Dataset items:
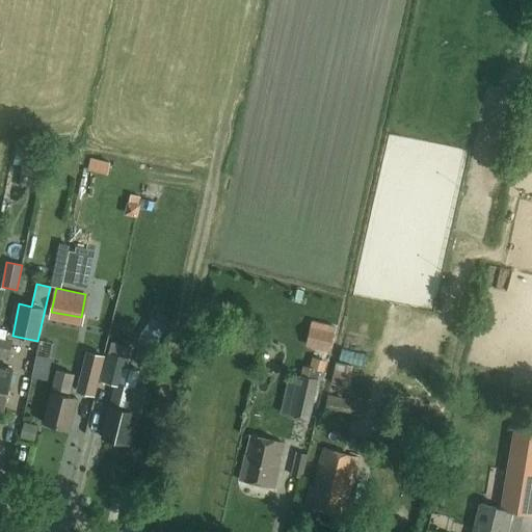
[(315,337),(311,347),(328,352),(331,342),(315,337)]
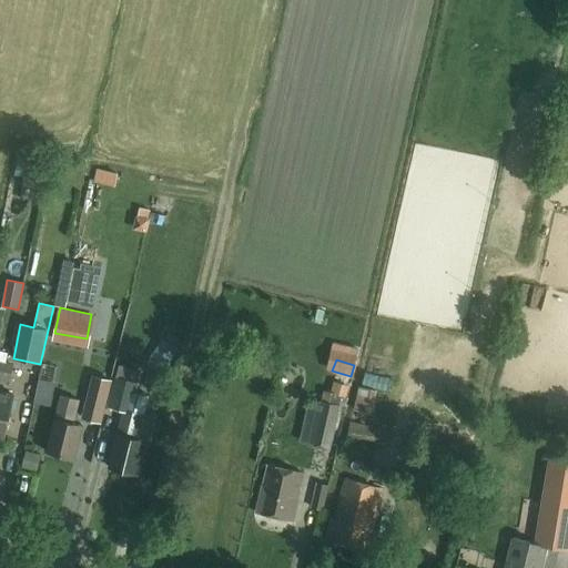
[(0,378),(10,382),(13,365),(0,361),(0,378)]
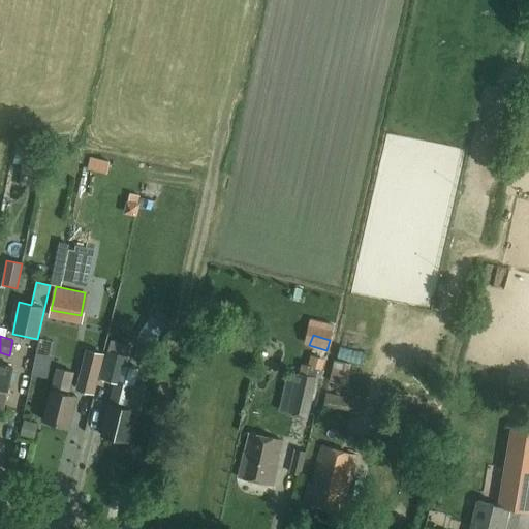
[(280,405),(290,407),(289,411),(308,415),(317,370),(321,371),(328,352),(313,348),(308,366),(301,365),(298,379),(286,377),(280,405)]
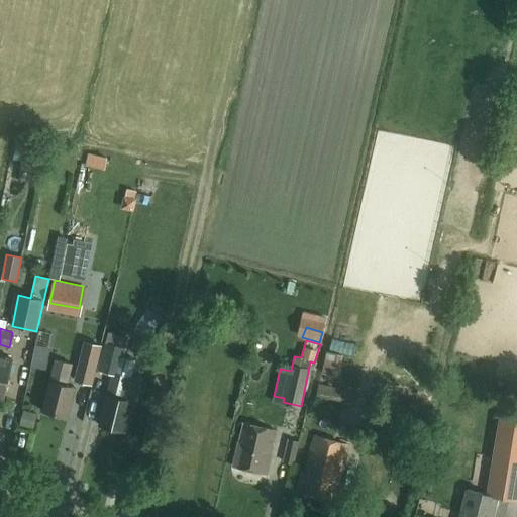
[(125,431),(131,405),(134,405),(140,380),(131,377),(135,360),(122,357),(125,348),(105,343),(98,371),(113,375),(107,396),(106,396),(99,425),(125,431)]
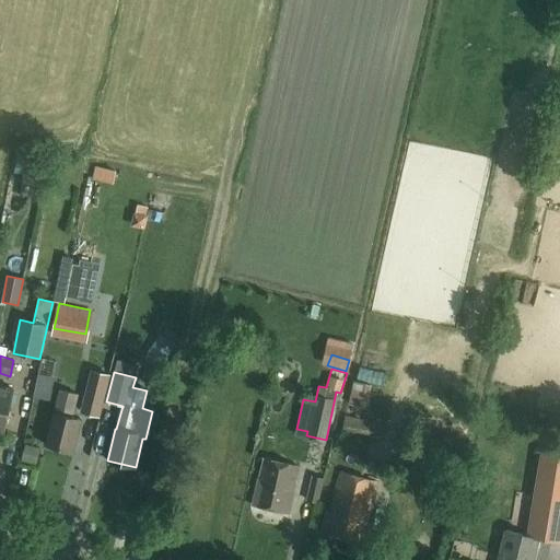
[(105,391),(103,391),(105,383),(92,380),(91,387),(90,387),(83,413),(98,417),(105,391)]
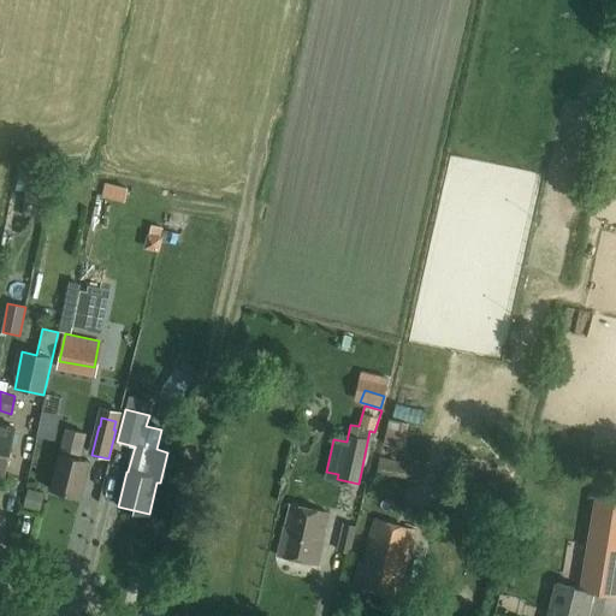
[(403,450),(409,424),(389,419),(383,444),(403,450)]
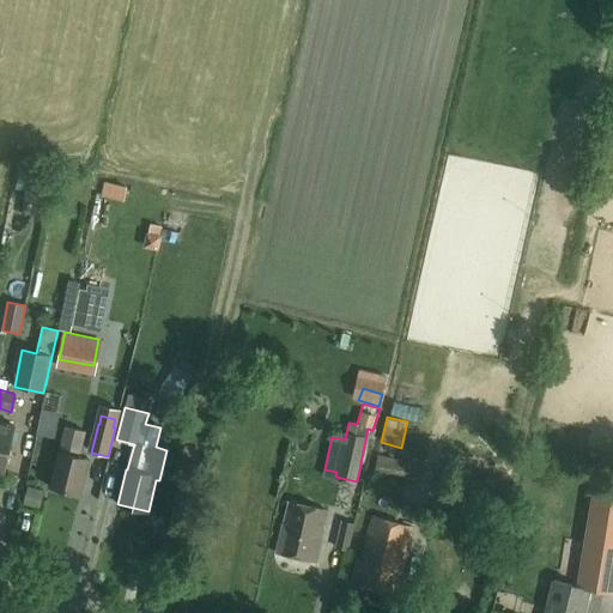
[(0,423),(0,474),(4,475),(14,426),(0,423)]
--
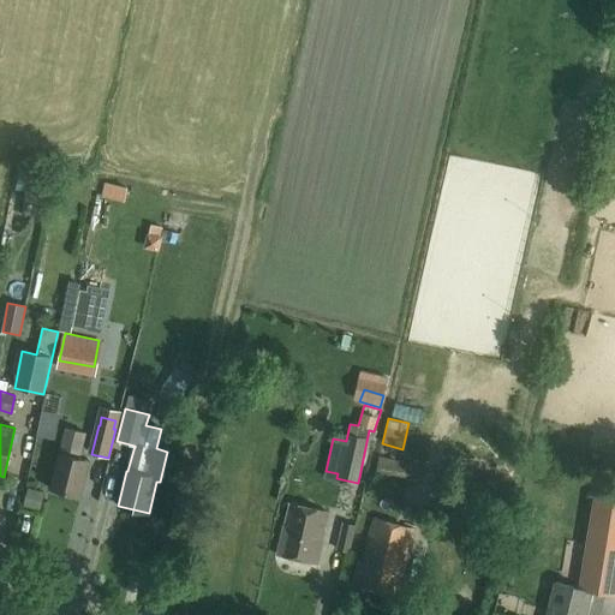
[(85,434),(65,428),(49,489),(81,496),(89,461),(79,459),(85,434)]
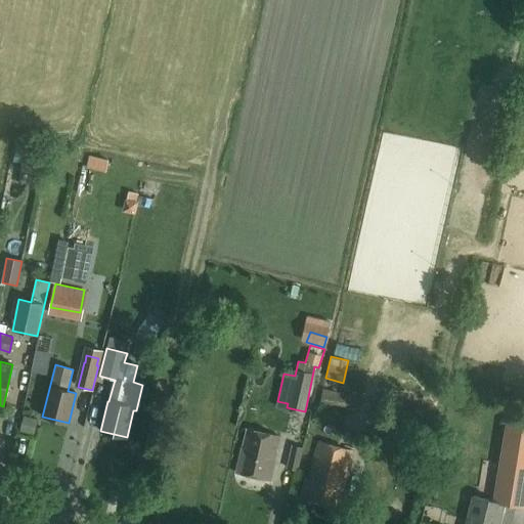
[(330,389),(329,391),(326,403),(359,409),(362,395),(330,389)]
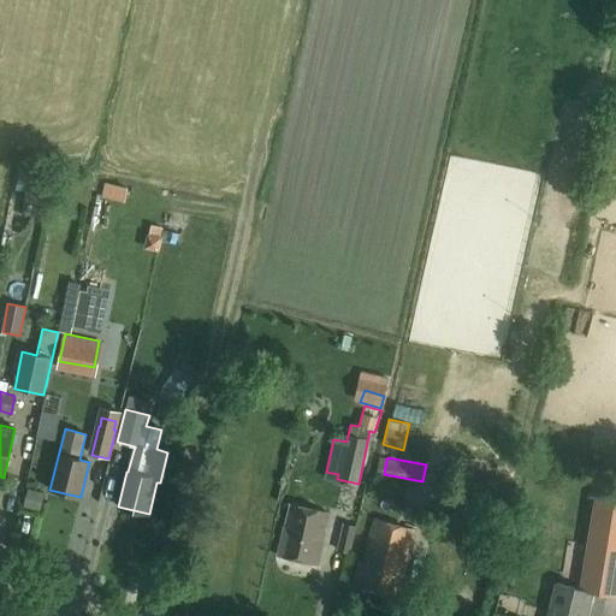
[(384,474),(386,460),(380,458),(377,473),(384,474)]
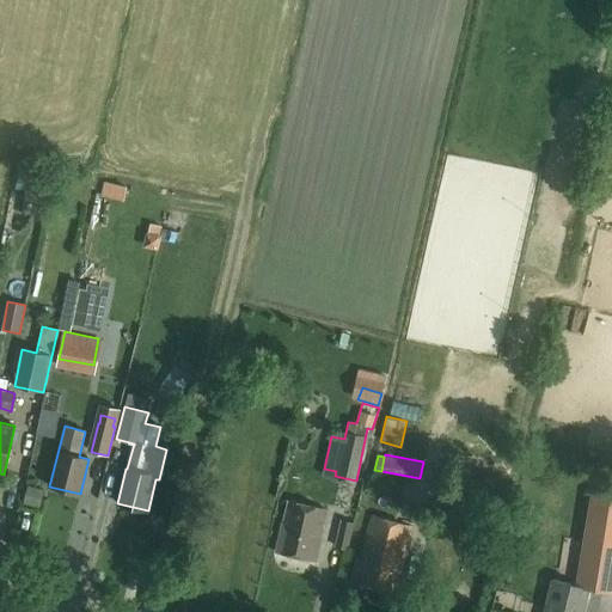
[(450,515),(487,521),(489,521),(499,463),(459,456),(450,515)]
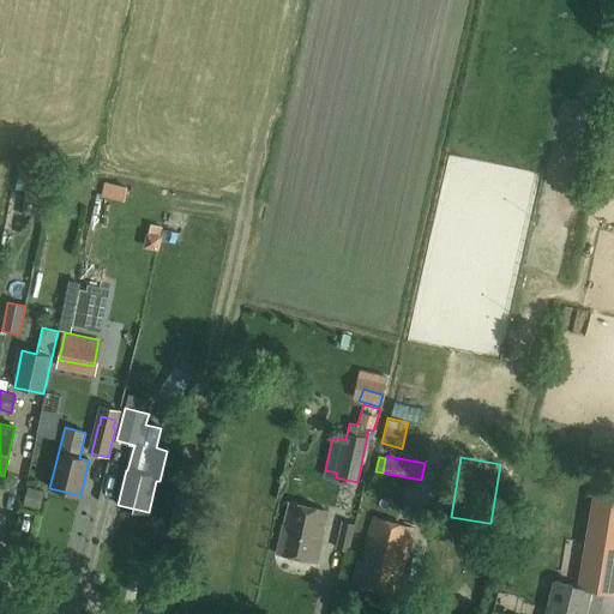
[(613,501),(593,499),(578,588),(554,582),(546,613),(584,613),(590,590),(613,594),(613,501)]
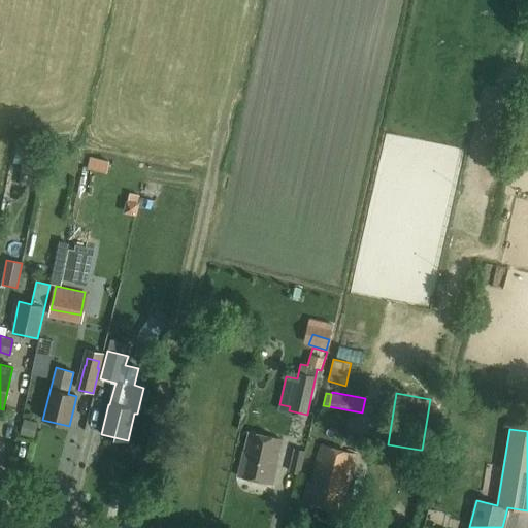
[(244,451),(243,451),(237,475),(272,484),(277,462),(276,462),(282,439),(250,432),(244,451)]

§ DIRECTIONS: Reproduce exactly, with no pictures, the lines above from the one holding "[(315,337),(311,347),(328,352),(331,342),(315,337)]" to the one holding "[(0,423),(0,474),(4,475),(14,426),(0,423)]", inclusive.

§ REPLY TO THE EXERCISE:
[(315,337),(311,347),(328,352),(331,342),(315,337)]
[(0,378),(10,382),(13,365),(0,361),(0,378)]
[(280,405),(290,407),(289,411),(308,415),(317,370),(321,371),(328,352),(313,348),(308,366),(301,365),(298,379),(286,377),(280,405)]
[(125,431),(131,405),(134,405),(140,380),(131,377),(135,360),(122,357),(125,348),(105,343),(98,371),(113,375),(107,396),(106,396),(99,425),(125,431)]
[(105,391),(103,391),(105,383),(92,380),(91,387),(90,387),(83,413),(98,417),(105,391)]
[(403,450),(409,424),(389,419),(383,444),(403,450)]
[(0,423),(0,474),(4,475),(14,426),(0,423)]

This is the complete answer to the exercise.